Instructions for the task:
What you return should match the data below exactly, with no pictures in it.

Record set:
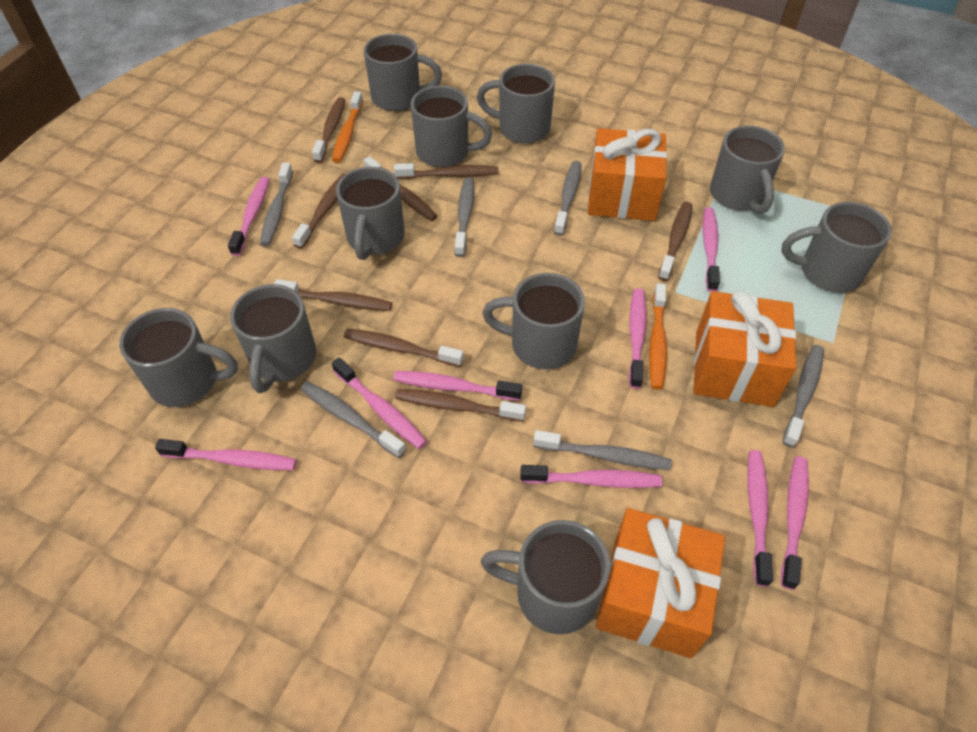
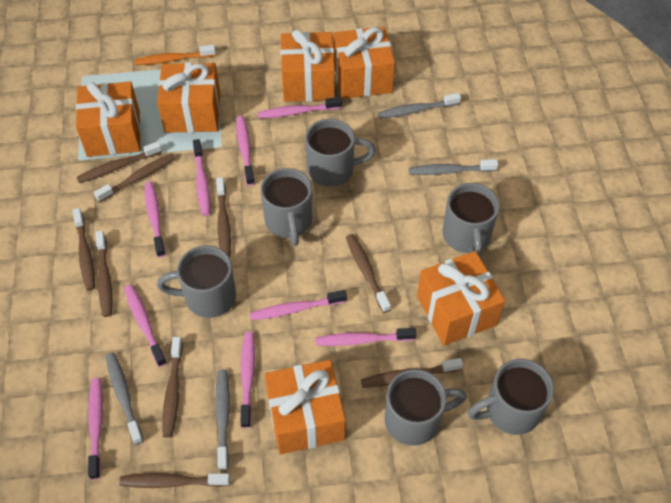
brown toothbrush: 8 -> 9
grey mug: 10 -> 6
grey toothbrush: 6 -> 4
orange gift: 3 -> 6
orange toothbrush: 2 -> 1

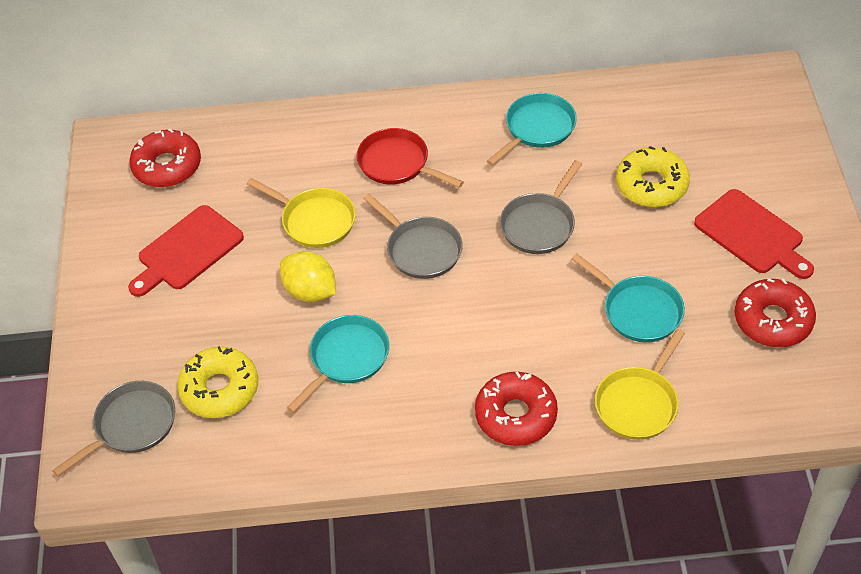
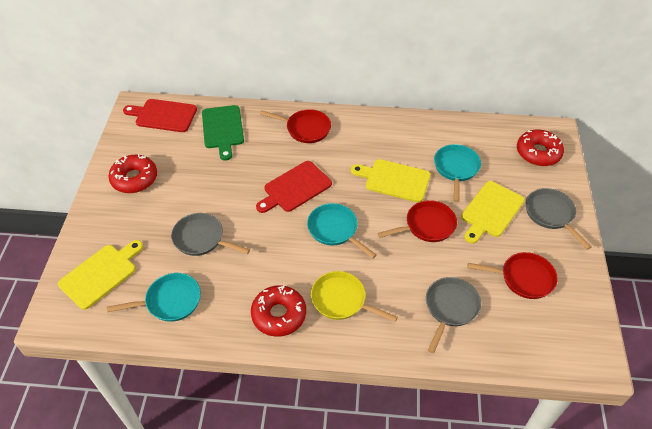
green cutting board: 0 -> 1
red pan: 1 -> 3
yellow cutting board: 0 -> 3
yellow donut: 2 -> 0
yellow lemon: 1 -> 0
yellow pan: 2 -> 1

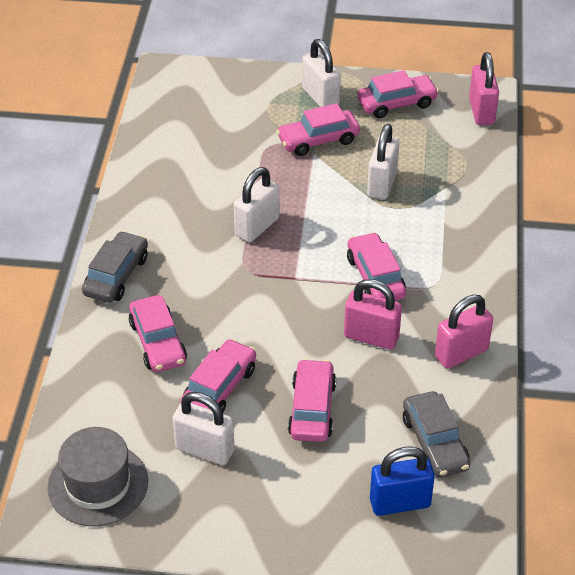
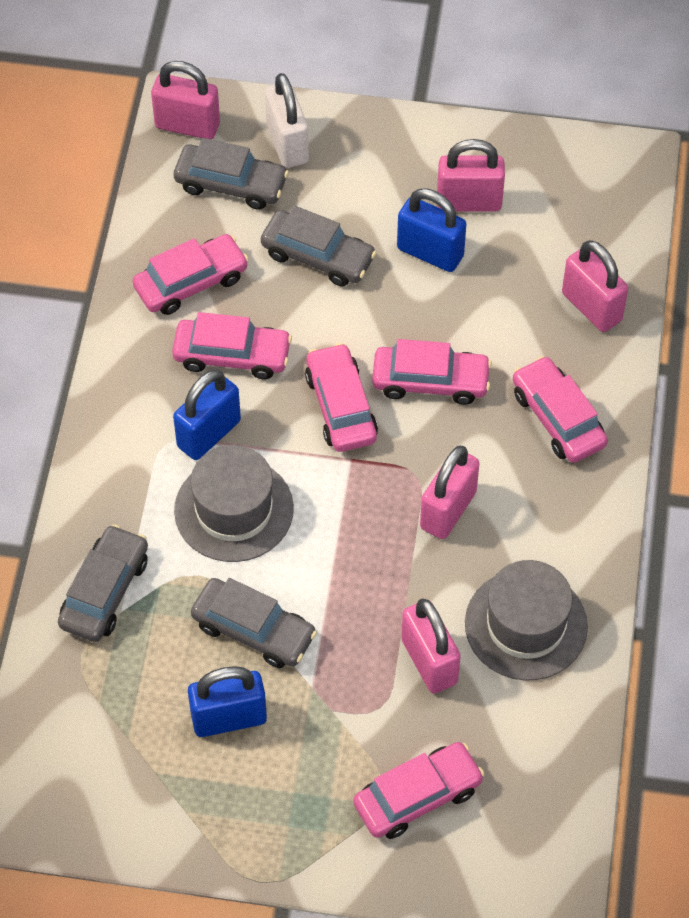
blue padlock: 1 -> 3
grey car: 2 -> 4
grey hat: 1 -> 2
pink padlock: 3 -> 5
white padlock: 4 -> 1

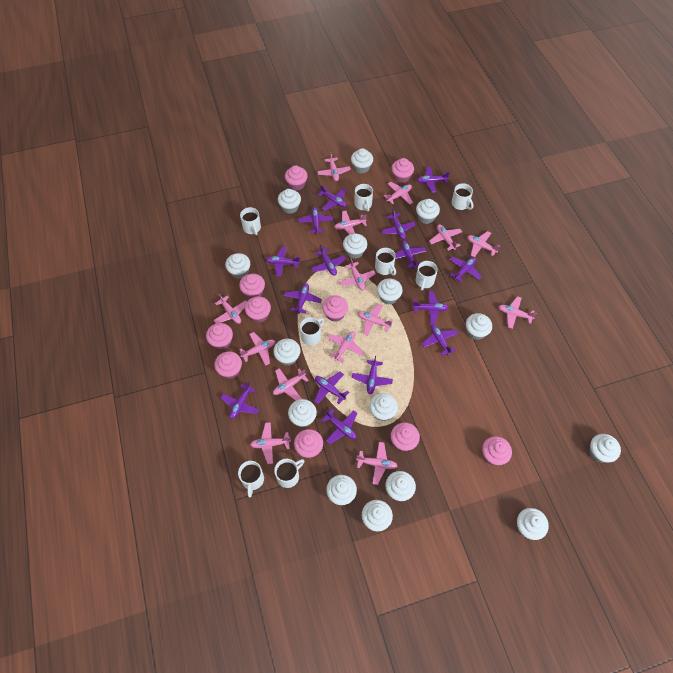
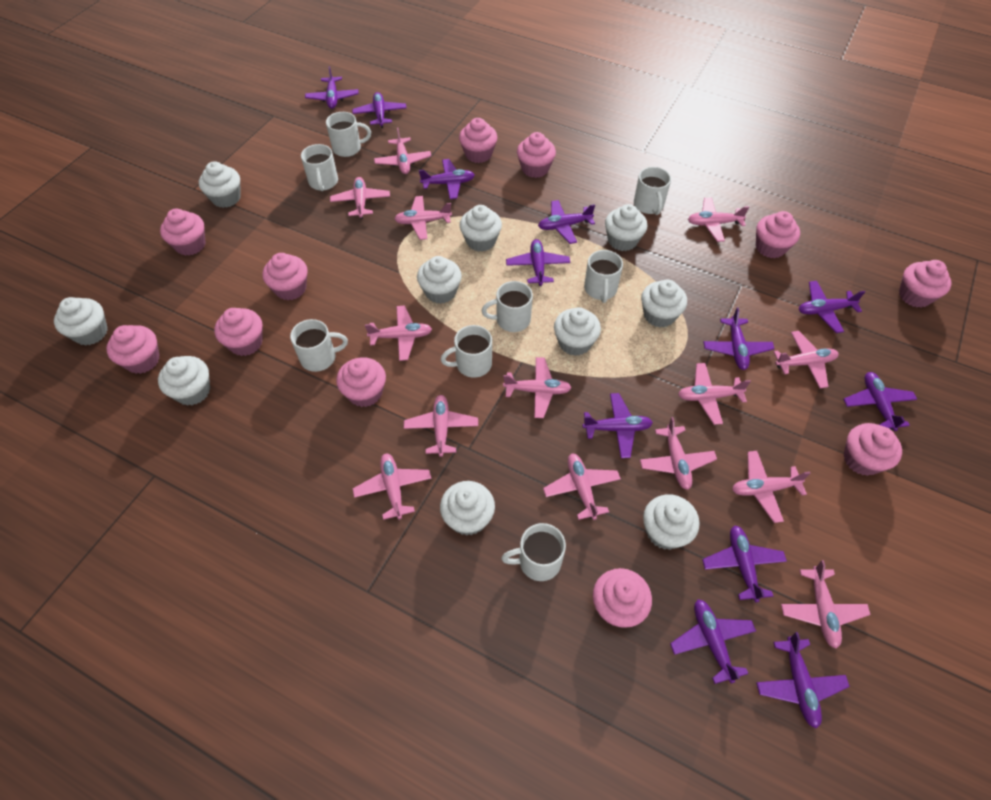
pink cupcake: 10 -> 11
purple plane: 15 -> 12
white cupcake: 15 -> 10

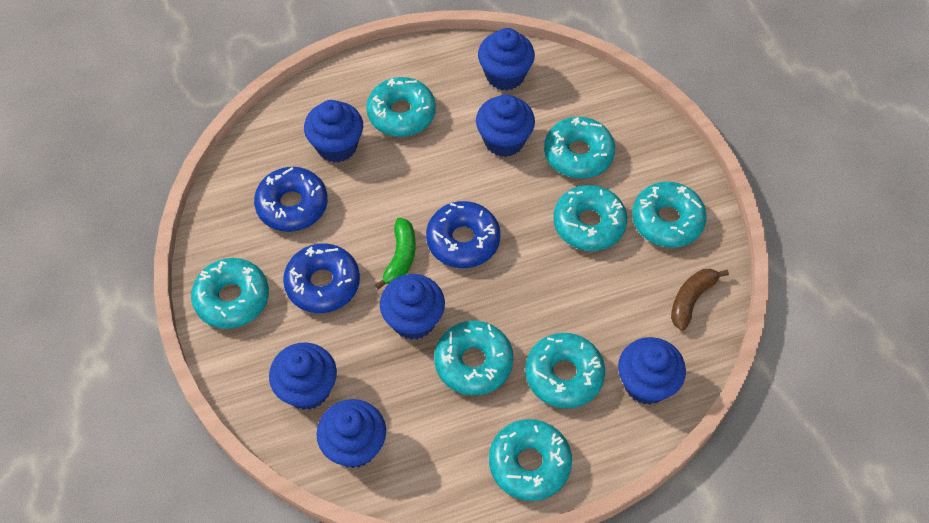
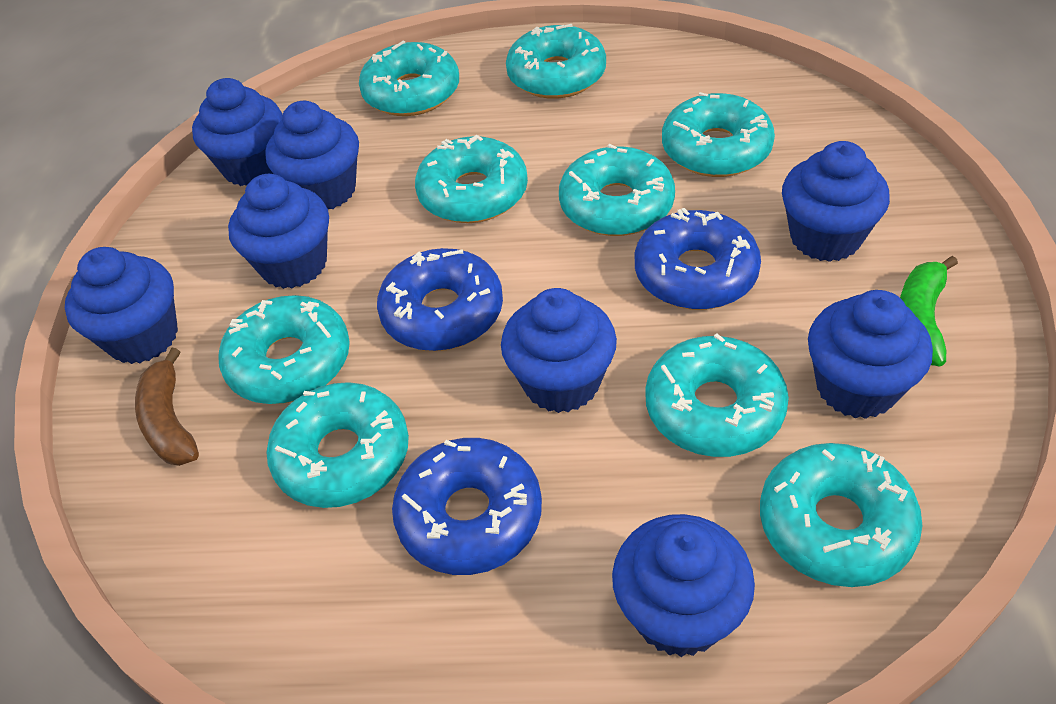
blue cupcake: 7 -> 8
turquoise donut: 8 -> 9

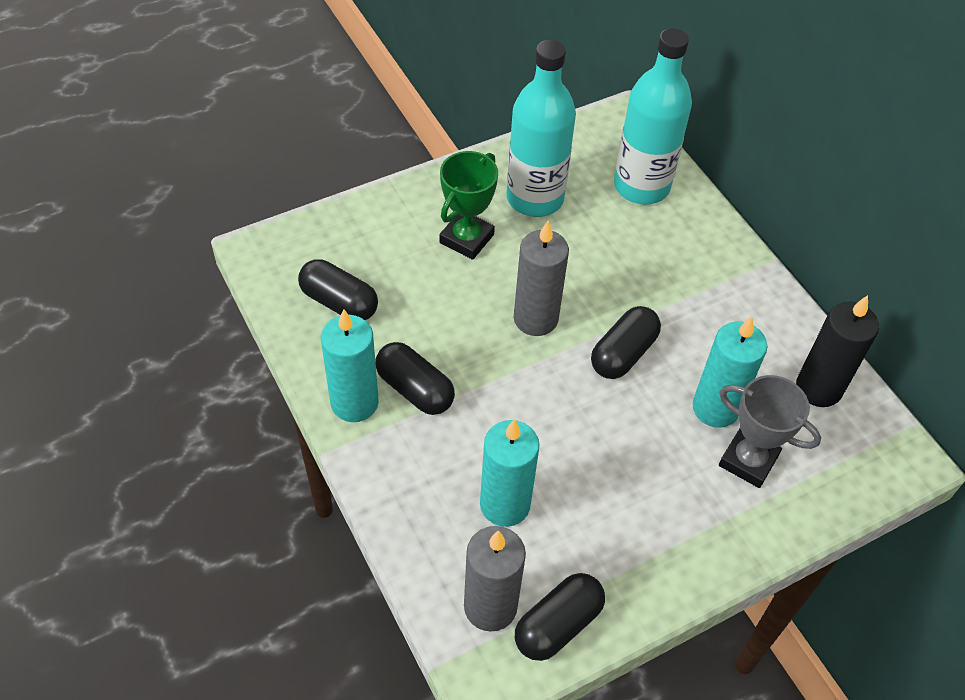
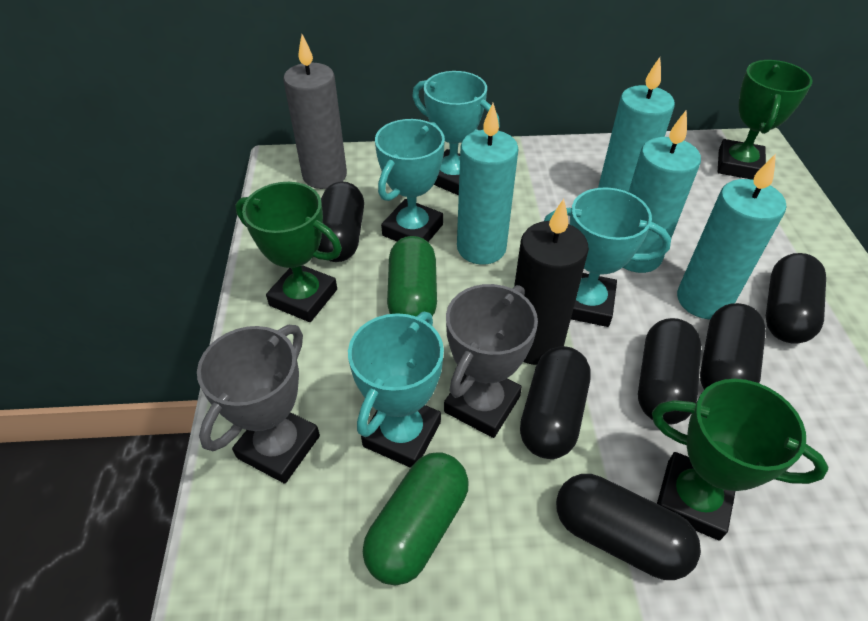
black capsule: 4 -> 6
green capsule: 0 -> 2
green trophy: 1 -> 3
grey candle: 2 -> 1
grey trophy: 1 -> 2
turquoise bottle: 2 -> 0
turquoise candle: 3 -> 4
turquoise trophy: 0 -> 4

Task response:
brown toothbrush: 8 -> 9
grey mug: 10 -> 6
grey toothbrush: 6 -> 4
orange gift: 3 -> 6
orange toothbrush: 2 -> 1

green cutting board: 0 -> 1
red pan: 1 -> 3
yellow cutting board: 0 -> 3
yellow donut: 2 -> 0
yellow lemon: 1 -> 0
yellow pan: 2 -> 1

blue padlock: 1 -> 3
grey car: 2 -> 4
grey hat: 1 -> 2
pink padlock: 3 -> 5
white padlock: 4 -> 1

pink cupcake: 10 -> 11
purple plane: 15 -> 12
white cupcake: 15 -> 10

blue cupcake: 7 -> 8
turquoise donut: 8 -> 9

black capsule: 4 -> 6
green capsule: 0 -> 2
green trophy: 1 -> 3
grey candle: 2 -> 1
grey trophy: 1 -> 2
turquoise bottle: 2 -> 0
turquoise candle: 3 -> 4
turquoise trophy: 0 -> 4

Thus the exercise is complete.